| WHAT NEEDS TO BE DONE |
Copy everything in the listing below word for word, apart from any images.

| AVAILABLE RECORDS |
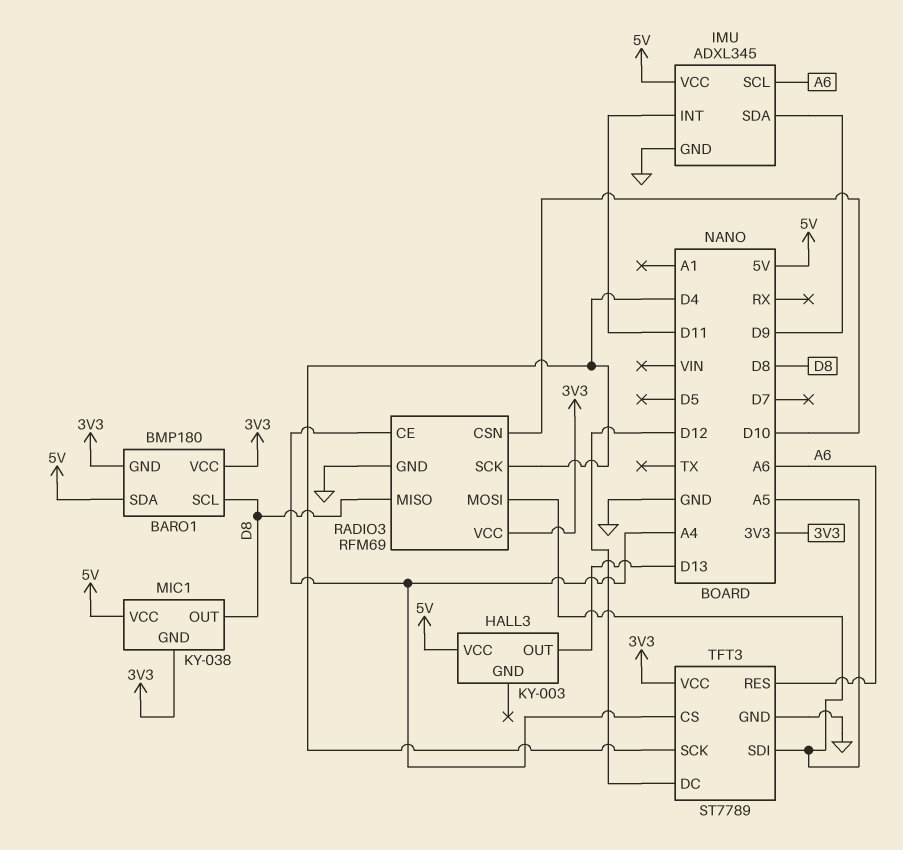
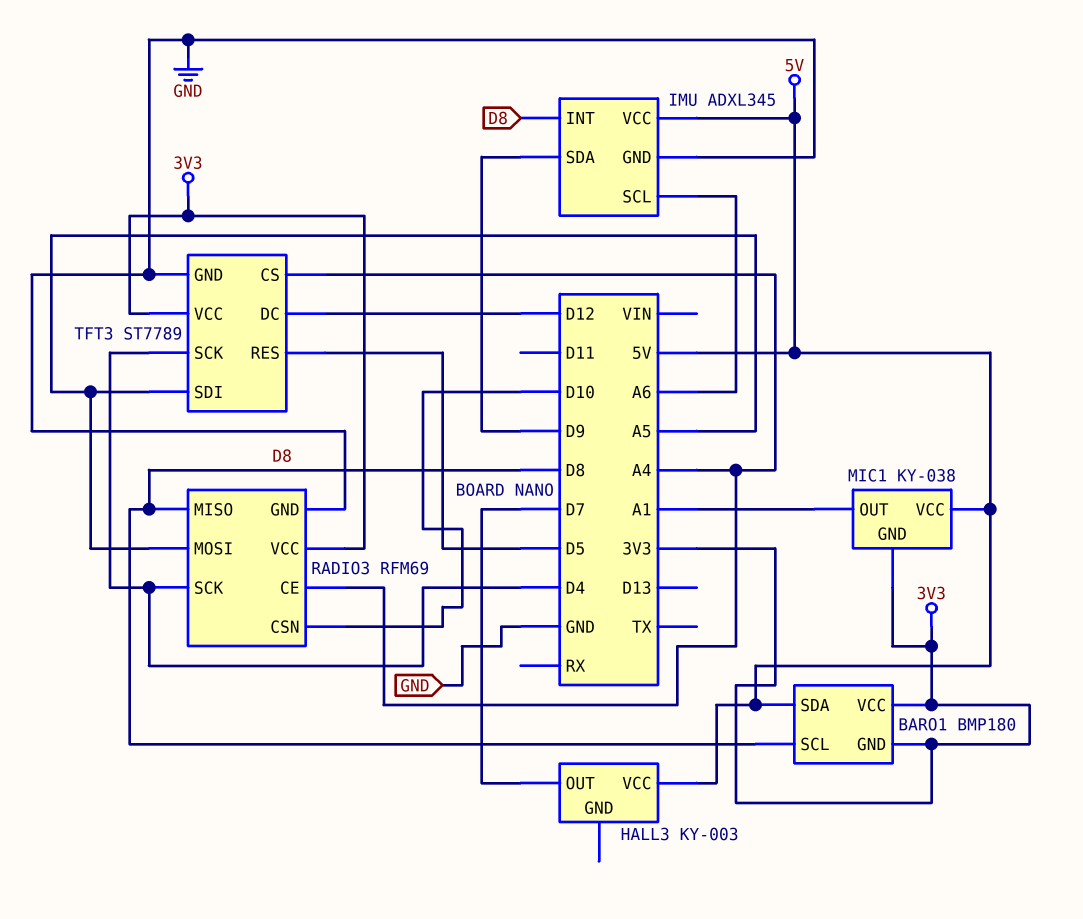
HALL3 pin OUT: D13 -> D7
IMU pin INT: D11 -> D8
MIC1 pin OUT: D8 -> A1
TFT3 pin RES: A6 -> D5

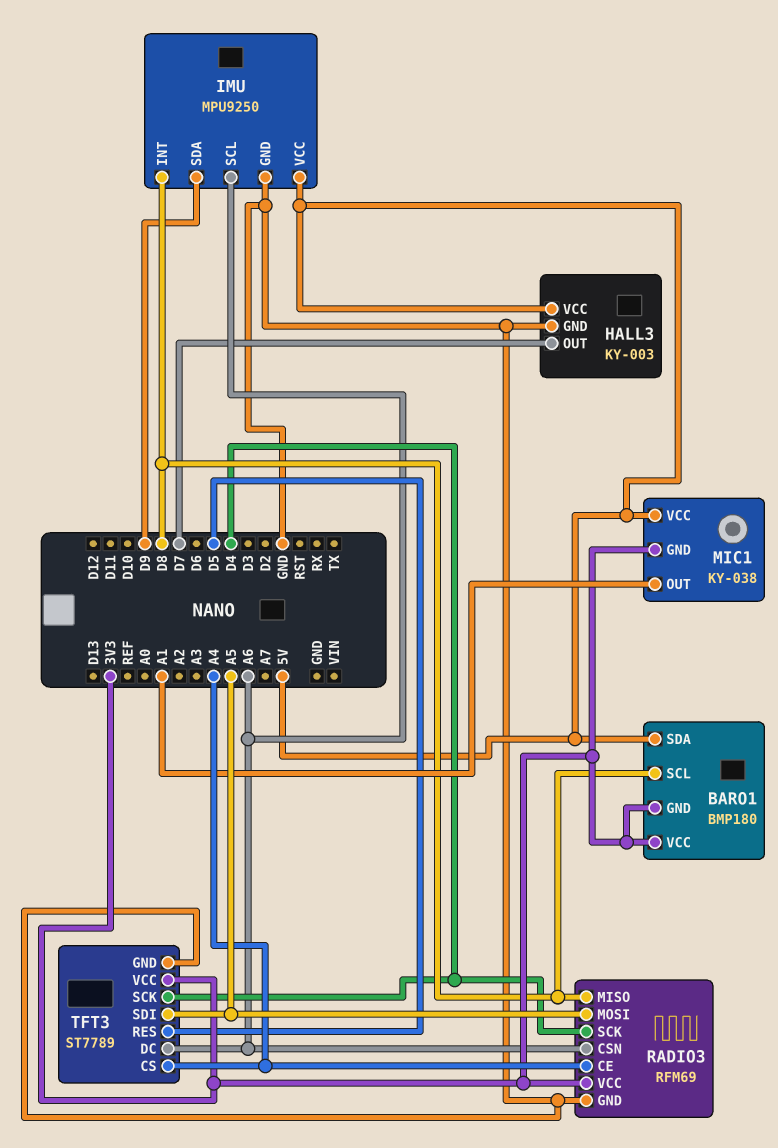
HALL3 pin GND: none -> GND
IMU: ADXL345 -> MPU9250
RADIO3 pin CSN: D10 -> A6
TFT3 pin DC: D12 -> A6

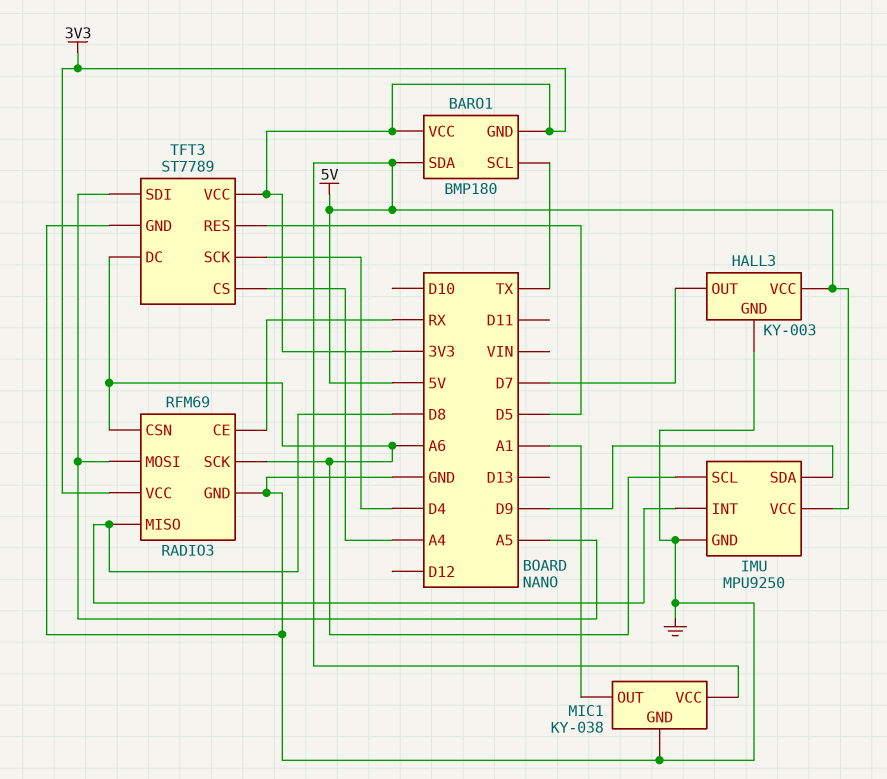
BARO1 pin SCL: D8 -> TX
MIC1 pin GND: 3V3 -> GND
RADIO3 pin CE: A4 -> RX
RADIO3 pin SCK: D4 -> A6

| RESPONSE BOX |
HALL3 pin OUT: D13 -> D7
IMU pin INT: D11 -> D8
MIC1 pin OUT: D8 -> A1
TFT3 pin RES: A6 -> D5

HALL3 pin GND: none -> GND
IMU: ADXL345 -> MPU9250
RADIO3 pin CSN: D10 -> A6
TFT3 pin DC: D12 -> A6

BARO1 pin SCL: D8 -> TX
MIC1 pin GND: 3V3 -> GND
RADIO3 pin CE: A4 -> RX
RADIO3 pin SCK: D4 -> A6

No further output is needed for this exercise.